• [What you need to do] Please return the full listing exactly as written, with the images removed.

• [Exercise data]
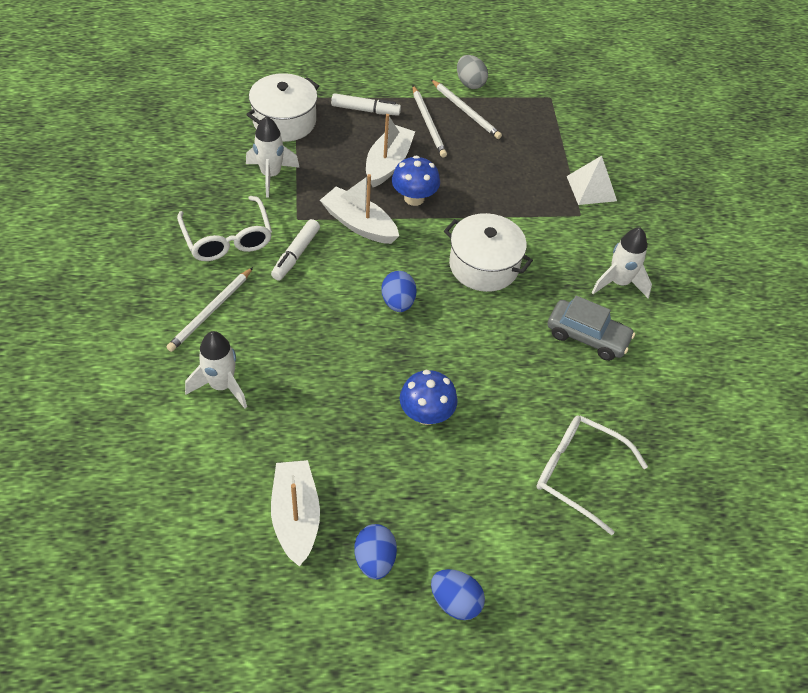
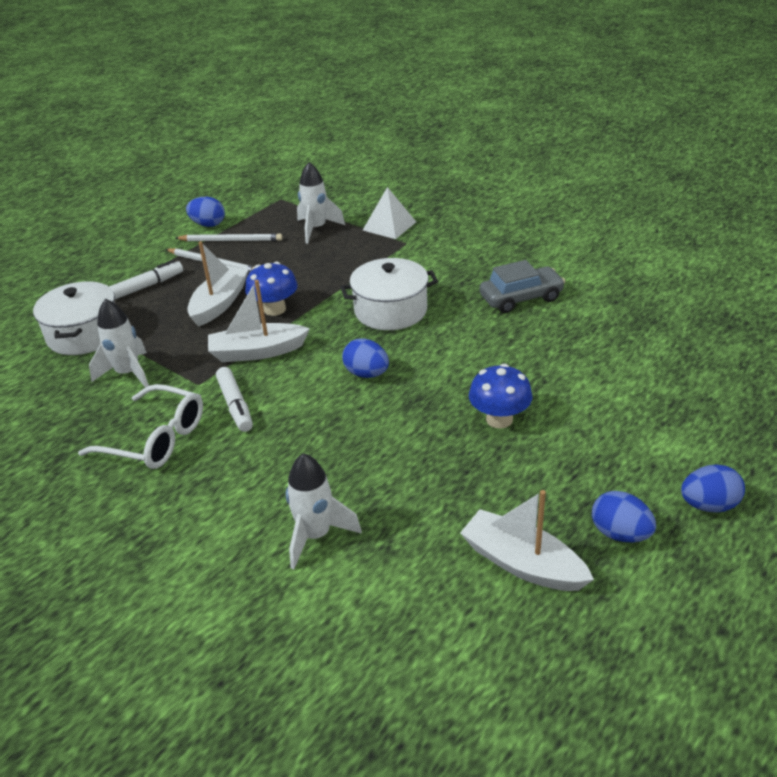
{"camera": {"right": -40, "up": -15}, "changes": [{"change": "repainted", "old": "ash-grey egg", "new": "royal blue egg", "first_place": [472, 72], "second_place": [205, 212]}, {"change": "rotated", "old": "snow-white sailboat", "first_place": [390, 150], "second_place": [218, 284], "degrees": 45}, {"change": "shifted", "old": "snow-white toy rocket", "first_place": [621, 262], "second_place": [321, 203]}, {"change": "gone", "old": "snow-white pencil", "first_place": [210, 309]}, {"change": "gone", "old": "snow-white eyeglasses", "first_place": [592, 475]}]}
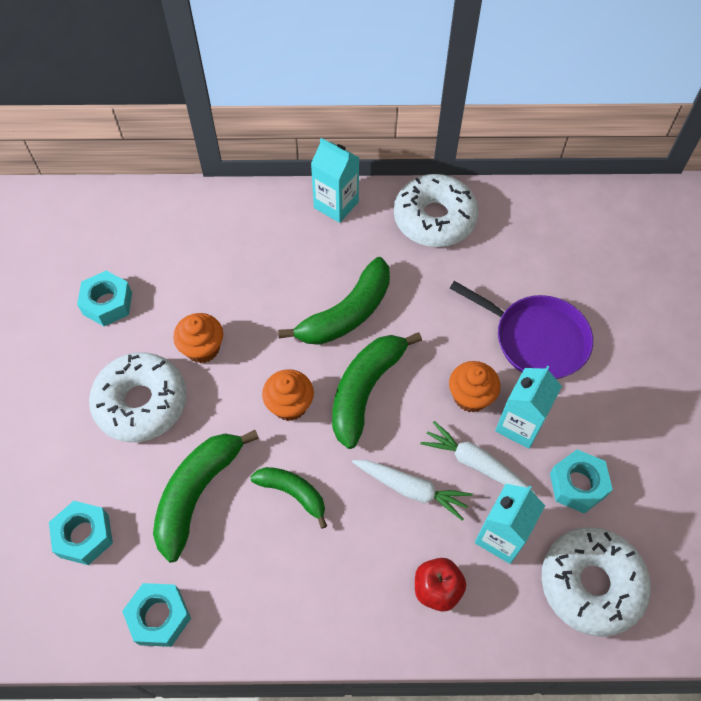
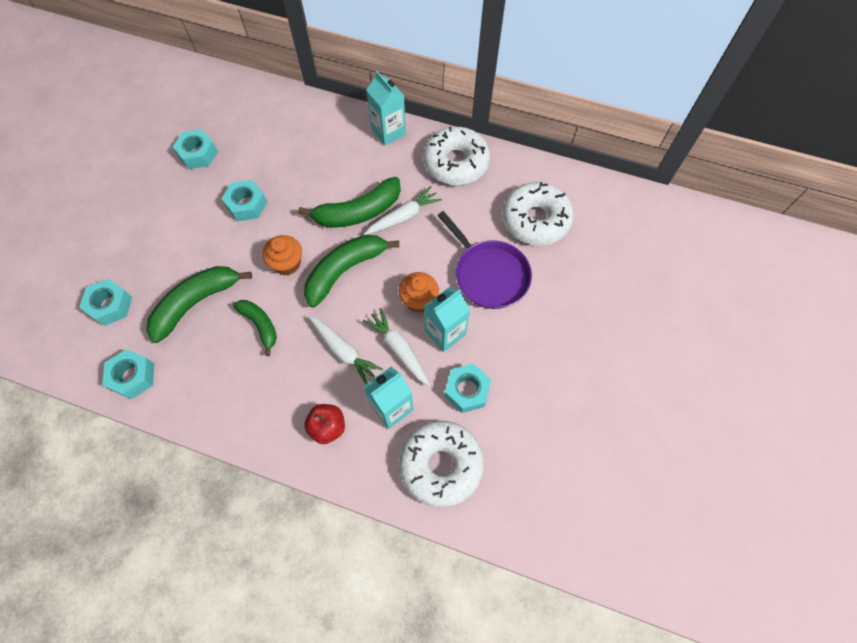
{"camera": {"right": 20, "up": 5}, "changes": [{"change": "swapped", "old": "bright orange cupcake", "new": "teal hex nut", "first_place": [198, 338], "second_place": [244, 200]}, {"change": "new", "new": "snow-white root vegetable", "second_place": [403, 210]}, {"change": "shifted", "old": "snow-white doughnut", "first_place": [138, 397], "second_place": [537, 213]}]}
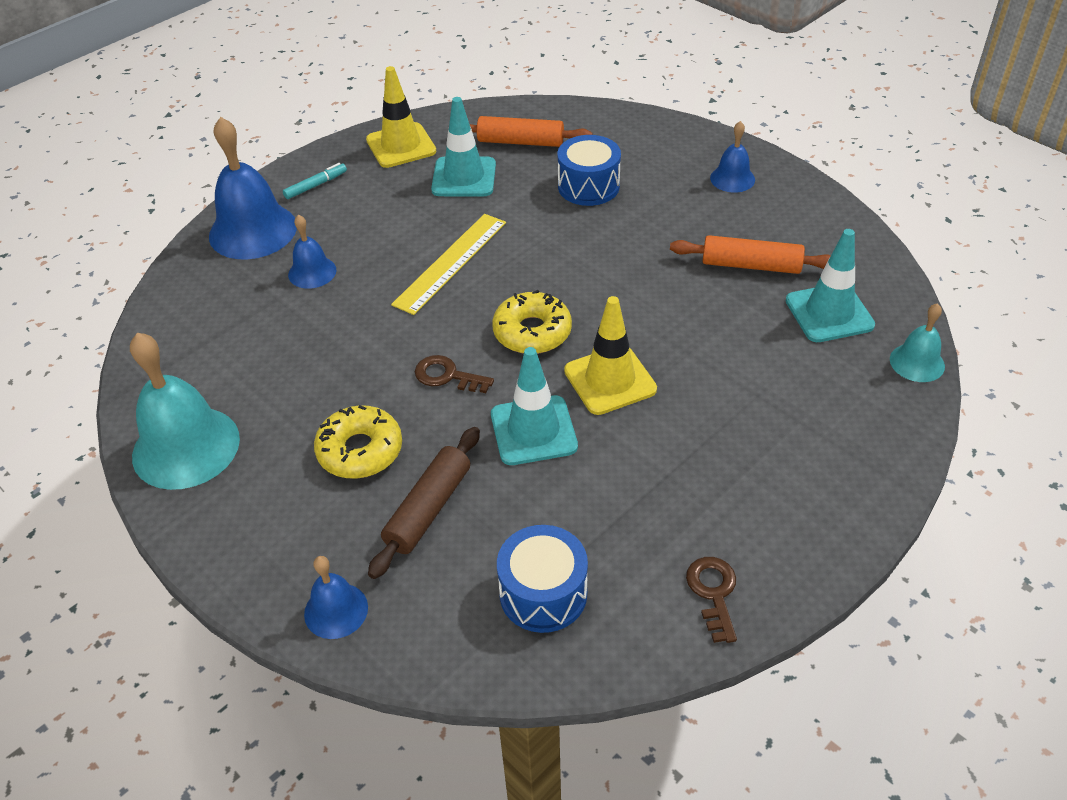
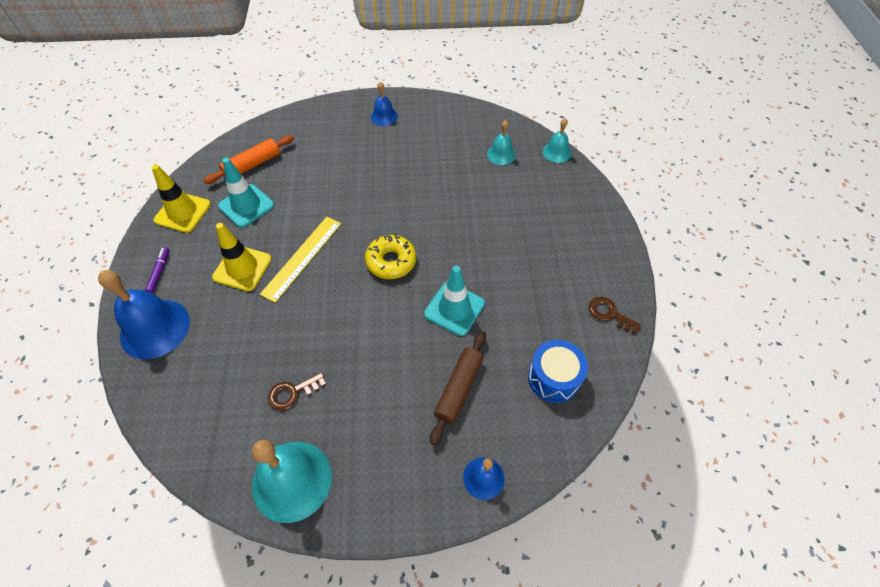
{"camera": {"right": -50, "up": 10}, "changes": [{"change": "repainted", "old": "teal marker", "new": "purple marker", "first_place": [315, 181], "second_place": [157, 270]}, {"change": "shifted", "old": "yellow traffic cone", "first_place": [610, 355], "second_place": [242, 257]}, {"change": "rotated", "old": "yellow straightedge", "first_place": [448, 264], "second_place": [300, 260], "degrees": 45}, {"change": "shifted", "old": "russet door key", "first_place": [454, 374], "second_place": [297, 392]}, {"change": "rotated", "old": "russet dough roller", "first_place": [424, 503], "second_place": [458, 388], "degrees": 45}, {"change": "swapped", "old": "teal traffic cone", "new": "teal bell", "first_place": [830, 285], "second_place": [501, 142]}, {"change": "gone", "old": "royal blue bell", "first_place": [312, 252]}, {"change": "gone", "old": "yellow doughnut", "first_place": [358, 442]}, {"change": "gone", "old": "royal blue toy drum", "first_place": [589, 170]}, {"change": "gone", "old": "bright orange dough roller", "first_place": [750, 254]}]}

• [Your response]
{"camera": {"right": -40, "up": -15}, "changes": [{"change": "repainted", "old": "ash-grey egg", "new": "royal blue egg", "first_place": [472, 72], "second_place": [205, 212]}, {"change": "rotated", "old": "snow-white sailboat", "first_place": [390, 150], "second_place": [218, 284], "degrees": 45}, {"change": "shifted", "old": "snow-white toy rocket", "first_place": [621, 262], "second_place": [321, 203]}, {"change": "gone", "old": "snow-white pencil", "first_place": [210, 309]}, {"change": "gone", "old": "snow-white eyeglasses", "first_place": [592, 475]}]}
{"camera": {"right": 20, "up": 5}, "changes": [{"change": "swapped", "old": "bright orange cupcake", "new": "teal hex nut", "first_place": [198, 338], "second_place": [244, 200]}, {"change": "new", "new": "snow-white root vegetable", "second_place": [403, 210]}, {"change": "shifted", "old": "snow-white doughnut", "first_place": [138, 397], "second_place": [537, 213]}]}
{"camera": {"right": -50, "up": 10}, "changes": [{"change": "repainted", "old": "teal marker", "new": "purple marker", "first_place": [315, 181], "second_place": [157, 270]}, {"change": "shifted", "old": "yellow traffic cone", "first_place": [610, 355], "second_place": [242, 257]}, {"change": "rotated", "old": "yellow straightedge", "first_place": [448, 264], "second_place": [300, 260], "degrees": 45}, {"change": "shifted", "old": "russet door key", "first_place": [454, 374], "second_place": [297, 392]}, {"change": "rotated", "old": "russet dough roller", "first_place": [424, 503], "second_place": [458, 388], "degrees": 45}, {"change": "swapped", "old": "teal traffic cone", "new": "teal bell", "first_place": [830, 285], "second_place": [501, 142]}, {"change": "gone", "old": "royal blue bell", "first_place": [312, 252]}, {"change": "gone", "old": "yellow doughnut", "first_place": [358, 442]}, {"change": "gone", "old": "royal blue toy drum", "first_place": [589, 170]}, {"change": "gone", "old": "bright orange dough roller", "first_place": [750, 254]}]}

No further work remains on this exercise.